──────── MATERIAL SHOWN ────────

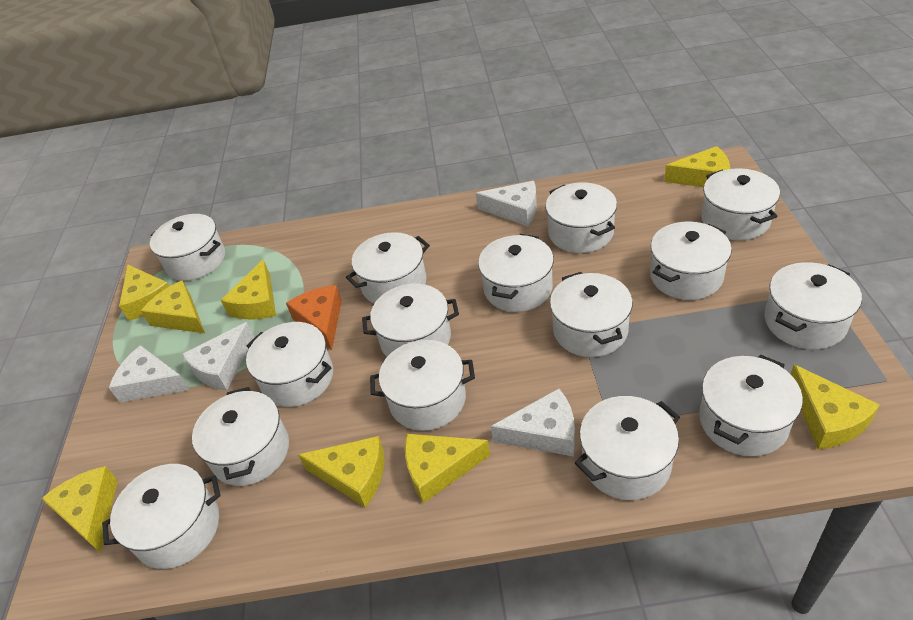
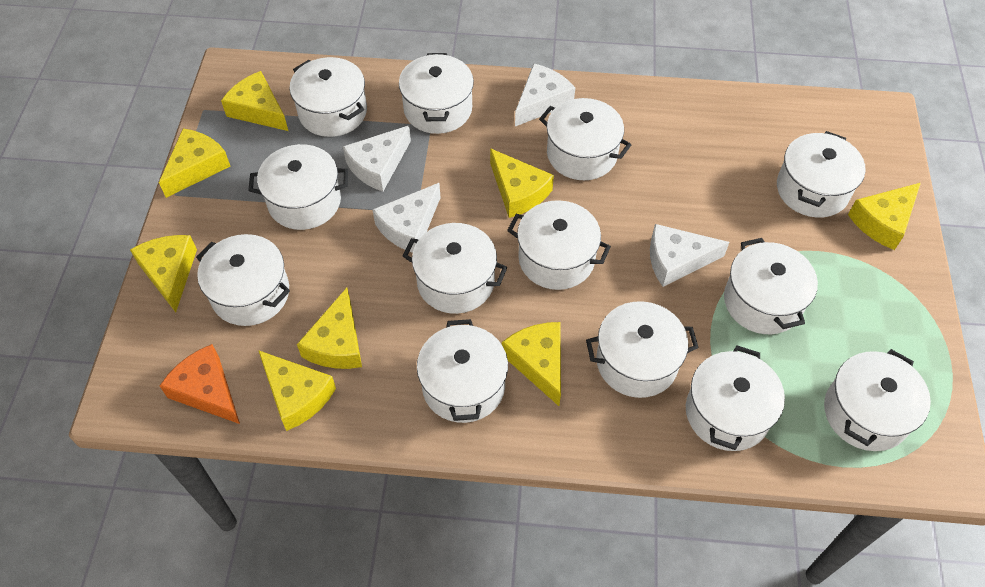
white pot: 15 -> 13

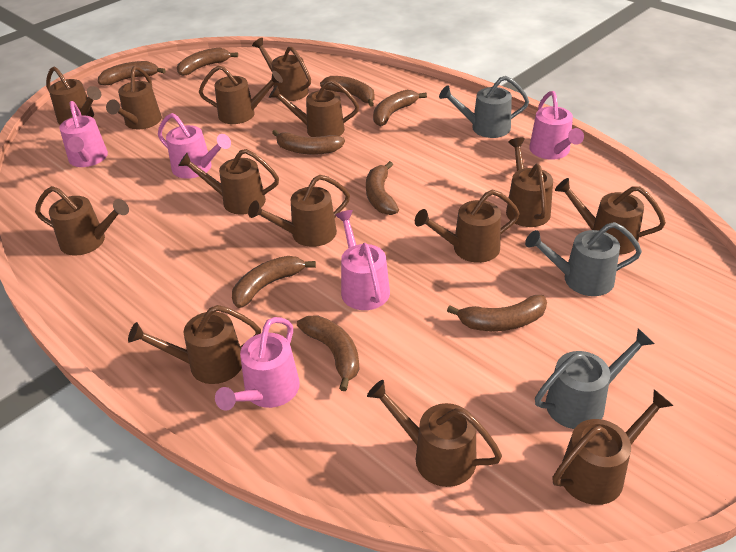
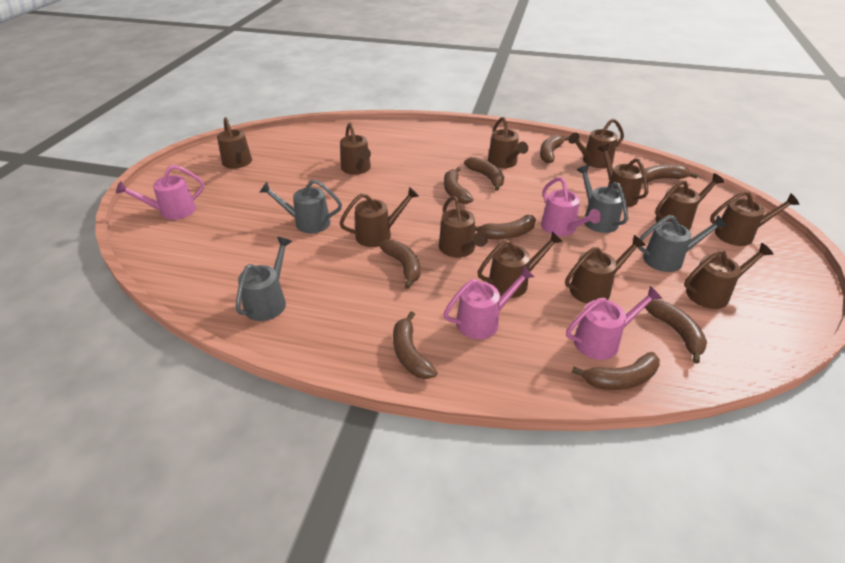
brown watering can: 14 -> 12
grey watering can: 3 -> 4
pink watering can: 5 -> 4

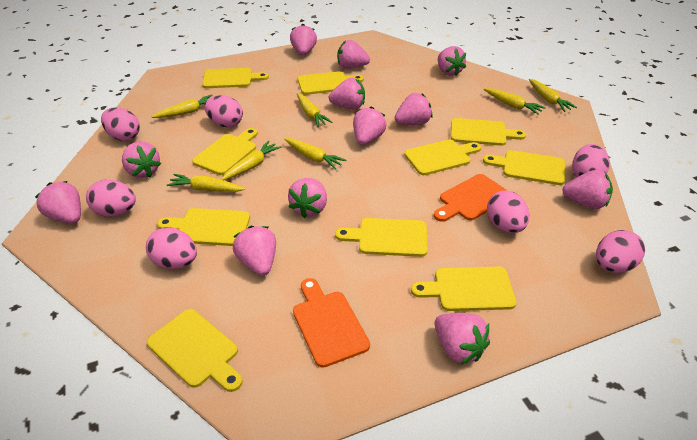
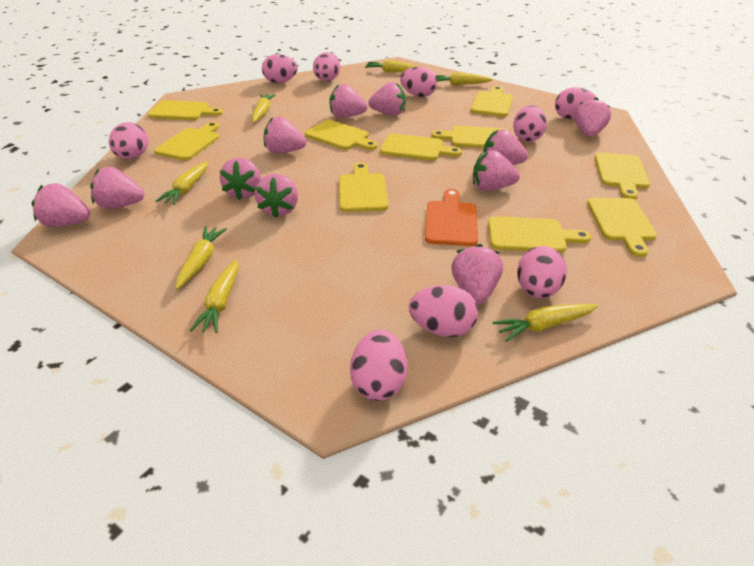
orange cutting board: 2 -> 1
pink egg: 7 -> 9
pink strawberry: 12 -> 11

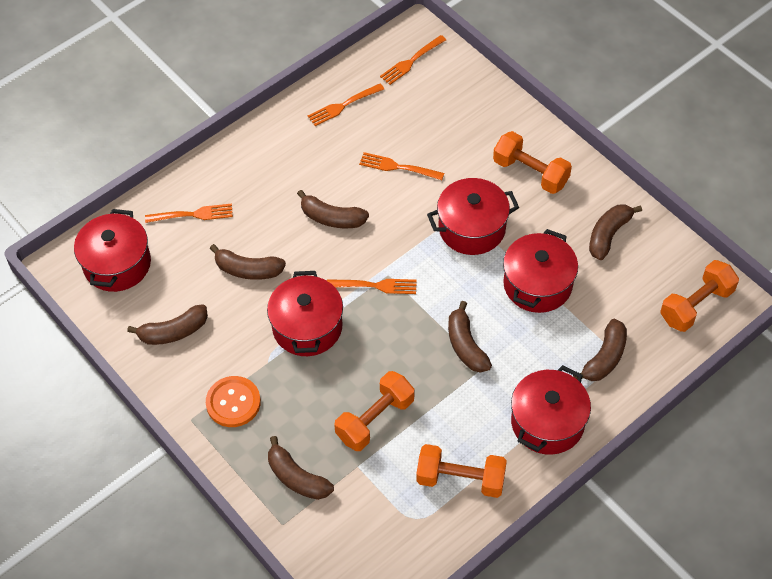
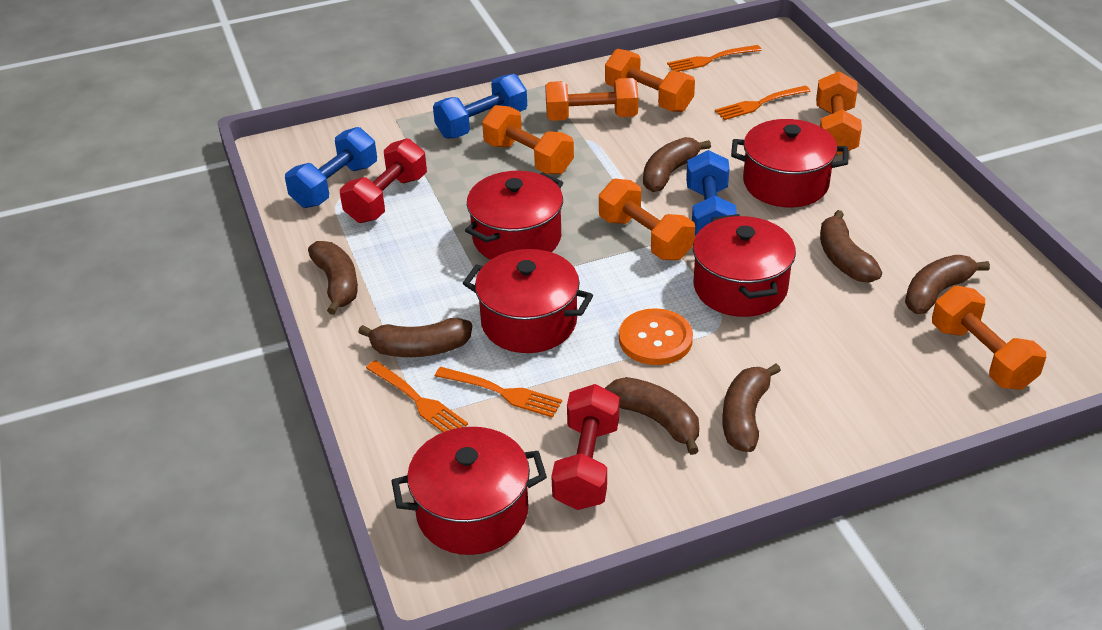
blue dumbbell: 0 -> 3
orange dumbbell: 4 -> 6
orange fork: 5 -> 4
red dumbbell: 0 -> 2

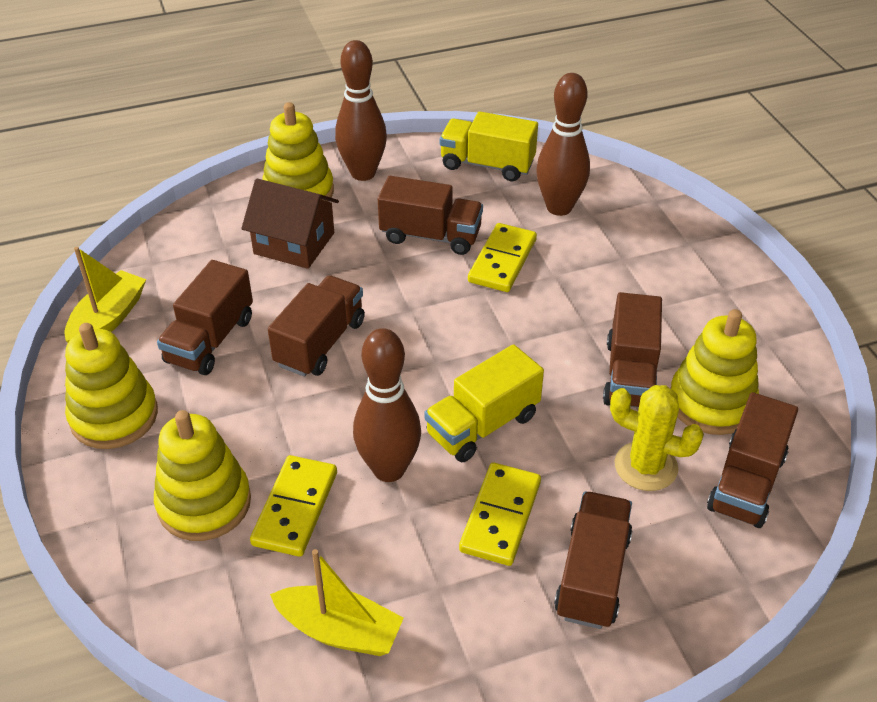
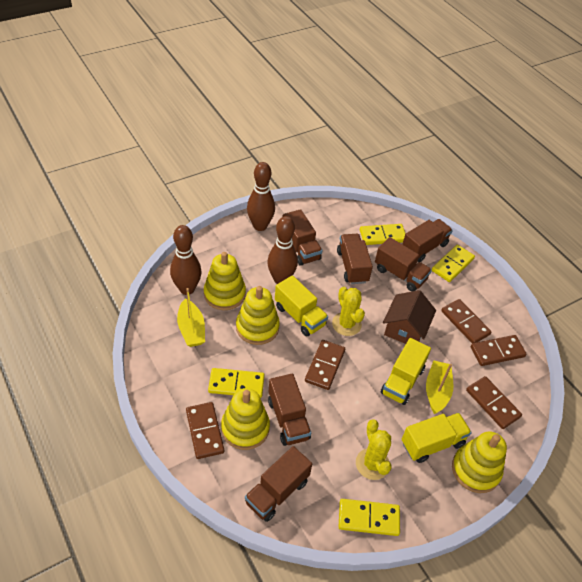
brown domino: 0 -> 5
yellow cactus: 1 -> 2
yellow domino: 3 -> 4
yellow truck: 2 -> 3

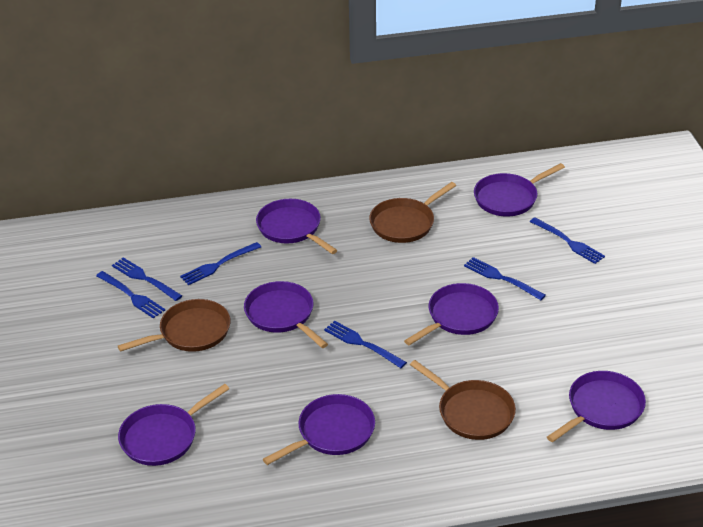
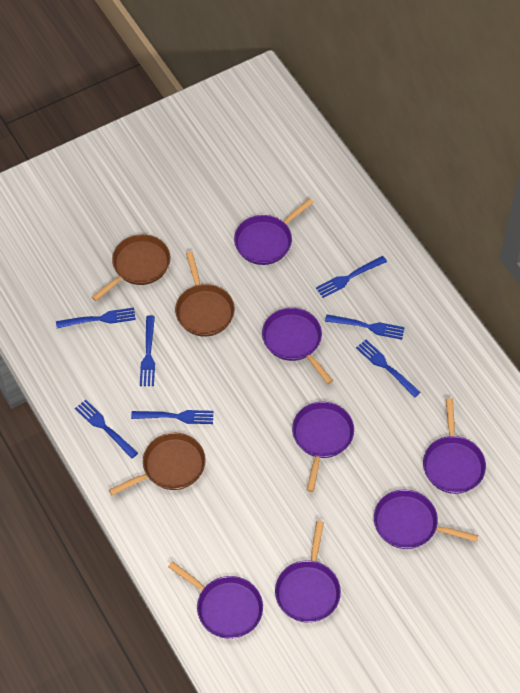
blue fork: 6 -> 7

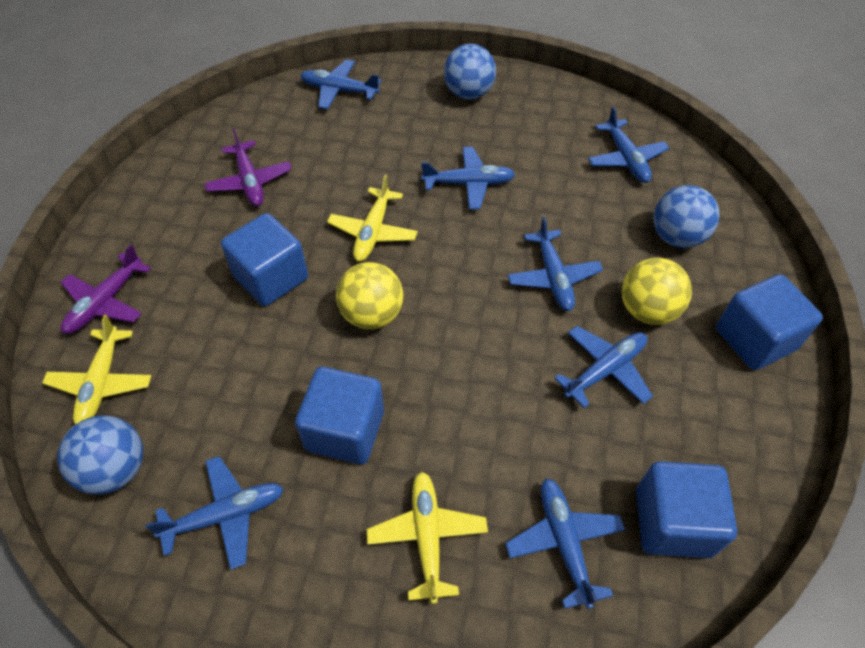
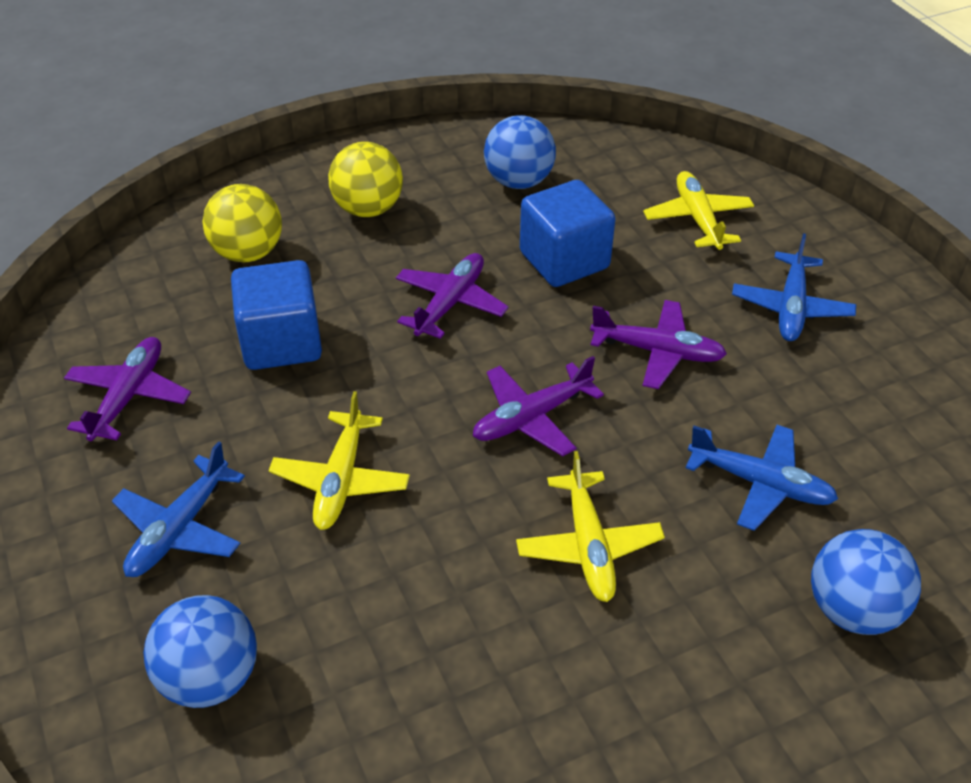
blue cube: 4 -> 2
blue plane: 7 -> 3
purple plane: 2 -> 4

────────

In the lines above, spot each one that contains the word "brown" and copy it.

brown watering can: 14 -> 12
brown domino: 0 -> 5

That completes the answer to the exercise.